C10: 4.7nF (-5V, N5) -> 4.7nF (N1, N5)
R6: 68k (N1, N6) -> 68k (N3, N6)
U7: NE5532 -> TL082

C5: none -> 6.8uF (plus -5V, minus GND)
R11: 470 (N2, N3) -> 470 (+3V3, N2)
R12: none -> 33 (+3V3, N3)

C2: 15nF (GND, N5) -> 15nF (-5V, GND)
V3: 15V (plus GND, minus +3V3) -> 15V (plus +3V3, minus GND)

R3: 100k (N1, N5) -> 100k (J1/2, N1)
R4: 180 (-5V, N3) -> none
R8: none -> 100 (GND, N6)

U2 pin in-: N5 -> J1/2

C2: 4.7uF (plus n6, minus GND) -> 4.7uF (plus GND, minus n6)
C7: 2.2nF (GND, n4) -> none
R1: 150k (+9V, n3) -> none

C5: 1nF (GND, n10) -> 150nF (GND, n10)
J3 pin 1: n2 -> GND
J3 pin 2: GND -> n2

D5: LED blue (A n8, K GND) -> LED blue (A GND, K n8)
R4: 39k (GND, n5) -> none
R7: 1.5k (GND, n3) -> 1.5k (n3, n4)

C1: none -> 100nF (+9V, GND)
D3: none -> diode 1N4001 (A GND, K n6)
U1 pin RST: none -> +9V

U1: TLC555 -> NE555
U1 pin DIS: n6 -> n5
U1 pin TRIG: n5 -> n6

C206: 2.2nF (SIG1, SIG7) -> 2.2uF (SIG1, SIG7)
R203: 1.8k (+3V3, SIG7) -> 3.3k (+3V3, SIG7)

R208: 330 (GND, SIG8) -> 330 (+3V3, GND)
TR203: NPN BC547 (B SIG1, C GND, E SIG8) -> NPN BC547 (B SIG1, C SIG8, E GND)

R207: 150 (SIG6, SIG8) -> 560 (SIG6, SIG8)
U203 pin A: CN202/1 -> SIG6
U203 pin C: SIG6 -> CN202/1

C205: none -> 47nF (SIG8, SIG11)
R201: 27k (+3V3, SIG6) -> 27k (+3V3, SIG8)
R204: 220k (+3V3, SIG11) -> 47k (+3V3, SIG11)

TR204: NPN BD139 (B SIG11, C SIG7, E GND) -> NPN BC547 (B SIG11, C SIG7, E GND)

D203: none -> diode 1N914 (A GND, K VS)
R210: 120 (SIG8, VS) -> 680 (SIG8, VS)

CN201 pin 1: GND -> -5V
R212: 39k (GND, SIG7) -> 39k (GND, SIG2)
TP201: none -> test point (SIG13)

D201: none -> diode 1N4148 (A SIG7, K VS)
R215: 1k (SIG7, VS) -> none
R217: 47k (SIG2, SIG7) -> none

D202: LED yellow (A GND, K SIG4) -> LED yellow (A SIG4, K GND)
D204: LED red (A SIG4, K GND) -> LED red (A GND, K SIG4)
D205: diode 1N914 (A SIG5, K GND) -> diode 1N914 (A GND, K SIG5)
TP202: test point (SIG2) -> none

= = = =

- **Exercise directions**: Give again, unchanged, the lines running from the top of the material above through the line that has "R208: 330 (GND, SIG8) -> 330 (+3V3, GND)", and nothing more.

- **Exercise output**:
C10: 4.7nF (-5V, N5) -> 4.7nF (N1, N5)
R6: 68k (N1, N6) -> 68k (N3, N6)
U7: NE5532 -> TL082

C5: none -> 6.8uF (plus -5V, minus GND)
R11: 470 (N2, N3) -> 470 (+3V3, N2)
R12: none -> 33 (+3V3, N3)

C2: 15nF (GND, N5) -> 15nF (-5V, GND)
V3: 15V (plus GND, minus +3V3) -> 15V (plus +3V3, minus GND)

R3: 100k (N1, N5) -> 100k (J1/2, N1)
R4: 180 (-5V, N3) -> none
R8: none -> 100 (GND, N6)

U2 pin in-: N5 -> J1/2

C2: 4.7uF (plus n6, minus GND) -> 4.7uF (plus GND, minus n6)
C7: 2.2nF (GND, n4) -> none
R1: 150k (+9V, n3) -> none

C5: 1nF (GND, n10) -> 150nF (GND, n10)
J3 pin 1: n2 -> GND
J3 pin 2: GND -> n2

D5: LED blue (A n8, K GND) -> LED blue (A GND, K n8)
R4: 39k (GND, n5) -> none
R7: 1.5k (GND, n3) -> 1.5k (n3, n4)

C1: none -> 100nF (+9V, GND)
D3: none -> diode 1N4001 (A GND, K n6)
U1 pin RST: none -> +9V

U1: TLC555 -> NE555
U1 pin DIS: n6 -> n5
U1 pin TRIG: n5 -> n6

C206: 2.2nF (SIG1, SIG7) -> 2.2uF (SIG1, SIG7)
R203: 1.8k (+3V3, SIG7) -> 3.3k (+3V3, SIG7)

R208: 330 (GND, SIG8) -> 330 (+3V3, GND)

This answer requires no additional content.